### Problem
Should the listing contain images, exclude them; give the rest again exactly.

### Data below
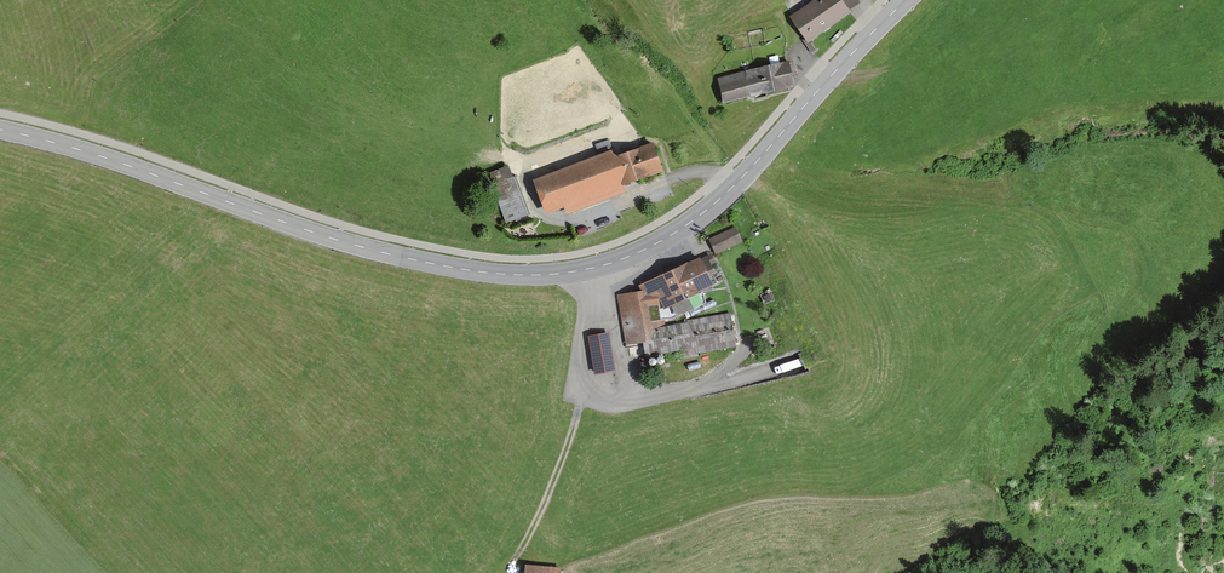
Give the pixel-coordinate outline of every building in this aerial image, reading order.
[(813,50),(807,41),(809,40),(807,37),(845,9),(855,2),(854,0),(818,0),(791,20),(803,38),(801,40),(809,52),(813,50)] [(748,94),(791,85),(787,62),(744,70),(714,77),(715,84),(717,83),(721,100),(748,94)] [(607,141),(594,145),(598,157),(600,162),(602,161),(613,157),(607,141)] [(611,188),(659,170),(651,143),(629,151),(628,148),(624,150),(625,153),(613,157),(602,161),(611,188)] [(600,162),(598,157),(534,180),(544,209),(561,204),(562,206),(611,188),(602,161),(600,162)] [(504,224),(527,214),(518,186),(514,175),(490,185),(504,224)] [(732,228),(709,239),(715,251),(738,240),(732,228)] [(683,265),(652,279),(666,305),(667,308),(666,308),(671,319),(681,314),(680,312),(700,303),(695,292),(700,289),(710,285),(705,275),(711,272),(704,257),(698,260),(697,258),(683,265)] [(642,341),(644,354),(680,347),(688,346),(693,345),(695,345),(686,327),(685,324),(660,328),(658,319),(656,307),(666,305),(652,279),(638,286),(641,292),(618,296),(626,344),(642,341)] [(695,345),(693,345),(694,352),(734,345),(728,313),(684,321),(685,324),(686,327),(695,345)] [(607,333),(590,336),(597,371),(613,368),(607,333)]
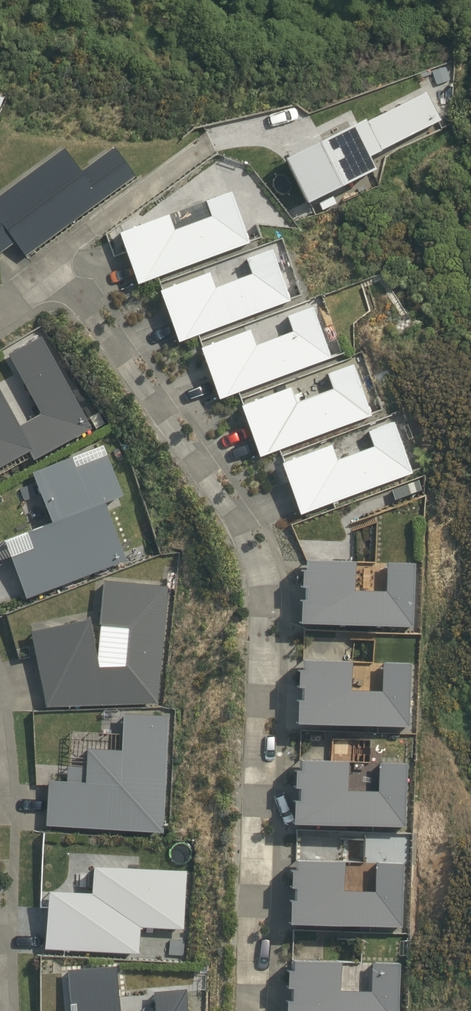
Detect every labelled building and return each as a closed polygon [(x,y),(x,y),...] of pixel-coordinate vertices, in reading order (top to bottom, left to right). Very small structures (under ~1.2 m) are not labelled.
[(442,121),(427,93),(368,122),(367,120),(287,159),(309,204),(377,170),(371,157),(442,121)] [(47,146),(0,184),(0,253),(1,253),(113,170),(94,143),(62,166),(47,146)] [(140,284),(251,242),(233,191),(207,201),(212,216),(175,229),(170,214),(121,232),(140,284)] [(180,342),(291,300),(273,249),(247,258),(253,274),(216,287),(211,272),(161,290),(180,342)] [(221,399),(332,358),(314,306),(288,316),(294,331),(257,345),(251,329),(202,347),(221,399)] [(6,353),(39,411),(38,414),(18,425),(0,393),(0,466),(28,451),(32,459),(90,427),(38,336),(6,353)] [(261,456),(373,415),(354,364),(328,374),(334,389),(298,402),(292,387),(243,405),(261,456)] [(302,513),(414,472),(395,421),(369,431),(375,446),(338,460),(333,444),(282,462),(302,513)] [(50,522),(1,540),(25,599),(127,560),(103,502),(120,496),(102,444),(31,471),(50,522)] [(423,490),(419,480),(392,490),(396,500),(423,490)] [(303,622),(415,627),(417,562),(388,562),(387,590),(357,589),(358,561),(311,558),(310,569),(305,569),(304,586),(309,586),(309,598),(304,598),(303,622)] [(167,586),(101,579),(97,622),(127,625),(124,664),(99,664),(89,615),(29,630),(46,706),(157,702),(167,586)] [(300,722),(411,726),(412,663),(384,662),(383,690),(354,689),(354,660),(307,658),(307,668),(301,668),(301,686),(306,686),(305,699),(301,698),(300,722)] [(47,779),(44,824),(161,831),(167,715),(121,712),(118,748),(85,746),(83,781),(79,781),(80,767),(67,766),(66,781),(47,779)] [(350,754),(350,741),(336,741),(336,754),(350,754)] [(296,822),(407,826),(409,763),(380,762),(379,791),(351,789),(352,761),(303,759),(303,769),(298,768),(297,786),(302,786),(302,799),(296,798),(296,822)] [(292,922),(403,927),(405,862),(377,861),(376,891),(346,889),(347,860),(300,859),(299,869),(294,869),(294,886),(299,886),(298,899),(293,899),(292,922)] [(139,927),(182,929),(186,870),(91,864),(90,891),(45,889),(44,948),(138,953),(139,927)] [(402,963),(373,962),(372,990),(343,989),(345,960),(296,959),(296,968),(290,968),(290,986),(295,986),(294,999),(289,999),(288,1010),(400,1010),(402,963)] [(114,964),(65,969),(67,1010),(118,1010),(114,964)] [(186,988),(153,991),(154,1010),(188,1010),(186,988)]
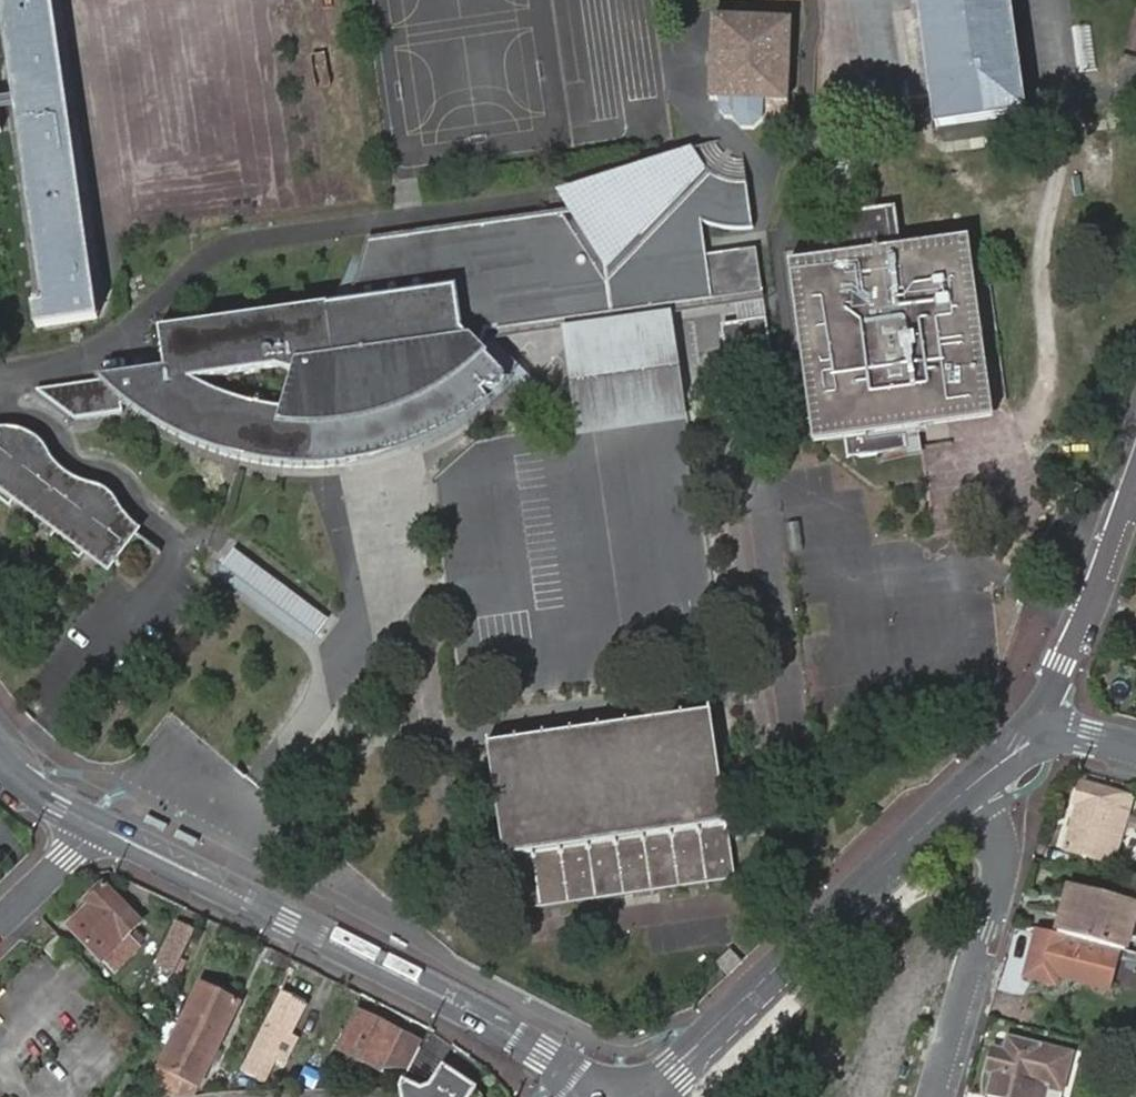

### Worked solution
Give the pixel-coordinate outline of every building in this aerial image, reading order.
[(813,50),(807,41),(809,40),(807,37),(845,9),(855,2),(854,0),(818,0),(791,20),(803,38),(801,40),(809,52),(813,50)] [(748,94),(791,85),(787,62),(744,70),(714,77),(715,84),(717,83),(721,100),(748,94)] [(607,141),(594,145),(598,157),(600,162),(602,161),(613,157),(607,141)] [(611,188),(659,170),(651,143),(629,151),(628,148),(624,150),(625,153),(613,157),(602,161),(611,188)] [(600,162),(598,157),(534,180),(544,209),(561,204),(562,206),(611,188),(602,161),(600,162)] [(504,224),(527,214),(518,186),(514,175),(490,185),(504,224)] [(732,228),(709,239),(715,251),(738,240),(732,228)] [(683,265),(652,279),(666,305),(667,308),(666,308),(671,319),(681,314),(680,312),(700,303),(695,292),(700,289),(710,285),(705,275),(711,272),(704,257),(698,260),(697,258),(683,265)] [(642,341),(644,354),(680,347),(688,346),(693,345),(695,345),(686,327),(685,324),(660,328),(658,319),(656,307),(666,305),(652,279),(638,286),(641,292),(618,296),(626,344),(642,341)] [(695,345),(693,345),(694,352),(734,345),(728,313),(684,321),(685,324),(686,327),(695,345)] [(607,333),(590,336),(597,371),(613,368),(607,333)]
Detect every labelled building and return each as a closed polygon [(x,y),(x,y),...] of pixel-coordinate vertices, in reading order (top to bottom, left to right). Very small structures (under ~1.2 m) are not labelled.
[(442,121),(427,93),(368,122),(367,120),(287,159),(309,204),(377,170),(371,157),(442,121)] [(47,146),(0,184),(0,253),(1,253),(113,170),(94,143),(62,166),(47,146)] [(140,284),(251,242),(233,191),(207,201),(212,216),(175,229),(170,214),(121,232),(140,284)] [(180,342),(291,300),(273,249),(247,258),(253,274),(216,287),(211,272),(161,290),(180,342)] [(221,399),(332,358),(314,306),(288,316),(294,331),(257,345),(251,329),(202,347),(221,399)] [(6,353),(39,411),(38,414),(18,425),(0,393),(0,466),(28,451),(32,459),(90,427),(38,336),(6,353)] [(261,456),(373,415),(354,364),(328,374),(334,389),(298,402),(292,387),(243,405),(261,456)] [(302,513),(414,472),(395,421),(369,431),(375,446),(338,460),(333,444),(282,462),(302,513)] [(50,522),(1,540),(25,599),(127,560),(103,502),(120,496),(102,444),(31,471),(50,522)] [(423,490),(419,480),(392,490),(396,500),(423,490)] [(303,622),(415,627),(417,562),(388,562),(387,590),(357,589),(358,561),(311,558),(310,569),(305,569),(304,586),(309,586),(309,598),(304,598),(303,622)] [(167,586),(101,579),(97,622),(127,625),(124,664),(99,664),(89,615),(29,630),(46,706),(157,702),(167,586)] [(300,722),(411,726),(412,663),(384,662),(383,690),(354,689),(354,660),(307,658),(307,668),(301,668),(301,686),(306,686),(305,699),(301,698),(300,722)] [(47,779),(44,824),(161,831),(167,715),(121,712),(118,748),(85,746),(83,781),(79,781),(80,767),(67,766),(66,781),(47,779)] [(350,754),(350,741),(336,741),(336,754),(350,754)] [(296,822),(407,826),(409,763),(380,762),(379,791),(351,789),(352,761),(303,759),(303,769),(298,768),(297,786),(302,786),(302,799),(296,798),(296,822)] [(292,922),(403,927),(405,862),(377,861),(376,891),(346,889),(347,860),(300,859),(299,869),(294,869),(294,886),(299,886),(298,899),(293,899),(292,922)] [(139,927),(182,929),(186,870),(91,864),(90,891),(45,889),(44,948),(138,953),(139,927)] [(402,963),(373,962),(372,990),(343,989),(345,960),(296,959),(296,968),(290,968),(290,986),(295,986),(294,999),(289,999),(288,1010),(400,1010),(402,963)] [(114,964),(65,969),(67,1010),(118,1010),(114,964)] [(186,988),(153,991),(154,1010),(188,1010),(186,988)]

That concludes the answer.